> [WORK REQUEST] Where a line contains "royal purple watering", start there and write out that line and each one after it, word for word, through the final line of the entries; add nothing else.

Object correspondence data
-.-.-
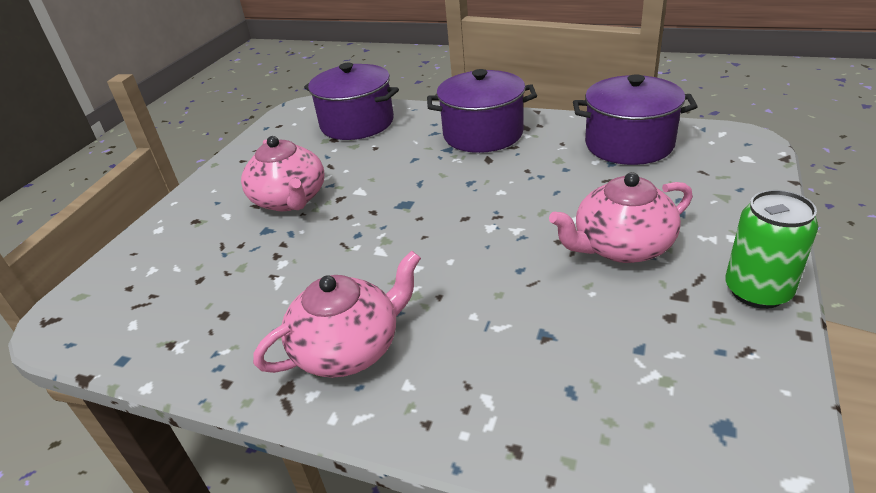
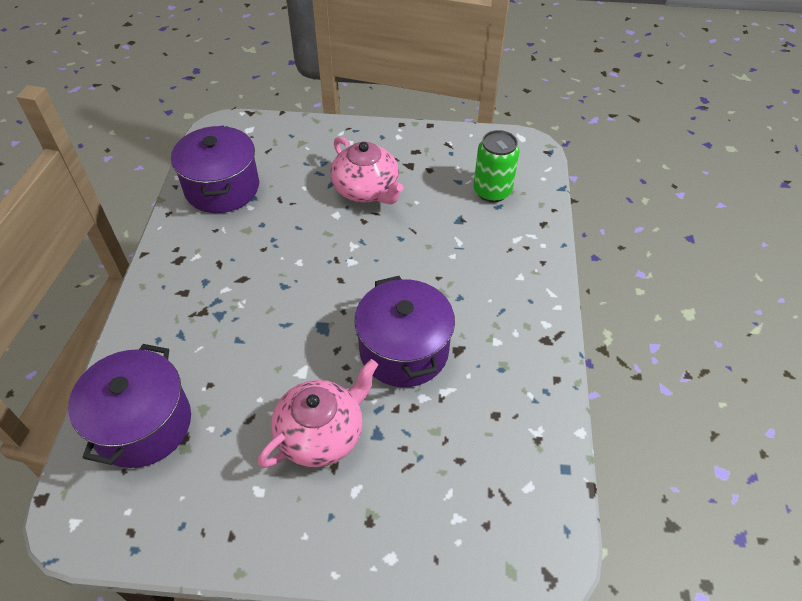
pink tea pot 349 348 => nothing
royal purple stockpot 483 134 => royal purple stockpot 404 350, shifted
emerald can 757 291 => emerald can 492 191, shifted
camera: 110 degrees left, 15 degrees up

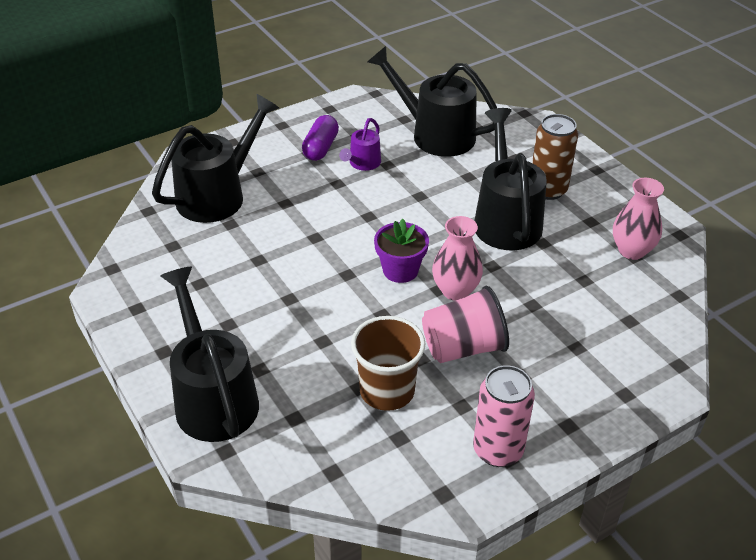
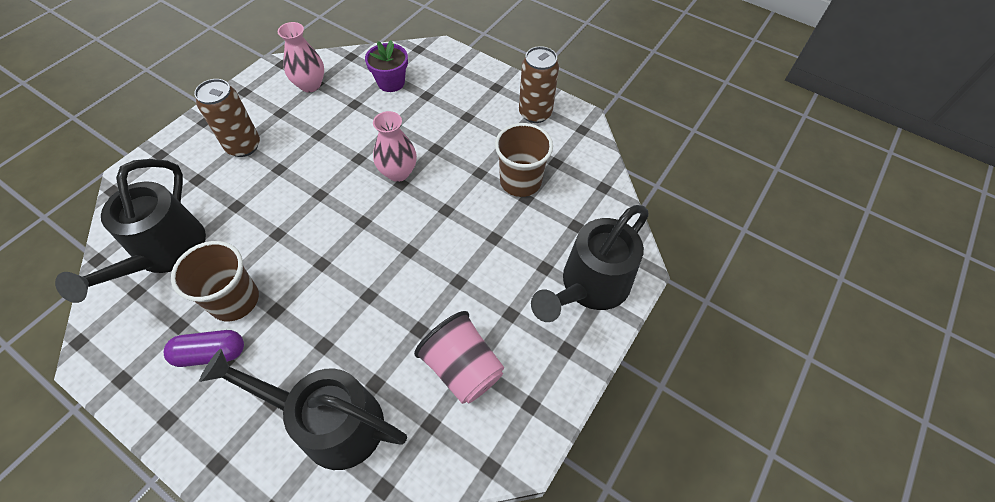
royal purple watering pot 362 164 => dark brown beaker 234 300
royal purple flower pot 400 270 => royal purple flower pot 391 82, shifted
pink beaker 463 348 => pink beaker 462 368, shifted
pink can 498 450 => dark brown can 535 113
ebony watering pot 505 218 => nothing
camera: 115 degrees left, 15 degrees up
-.-.-
> [RESULT FOR THIS EXERCISE]
royal purple watering pot 362 164 => dark brown beaker 234 300
royal purple flower pot 400 270 => royal purple flower pot 391 82, shifted
pink beaker 463 348 => pink beaker 462 368, shifted
pink can 498 450 => dark brown can 535 113
ebony watering pot 505 218 => nothing
camera: 115 degrees left, 15 degrees up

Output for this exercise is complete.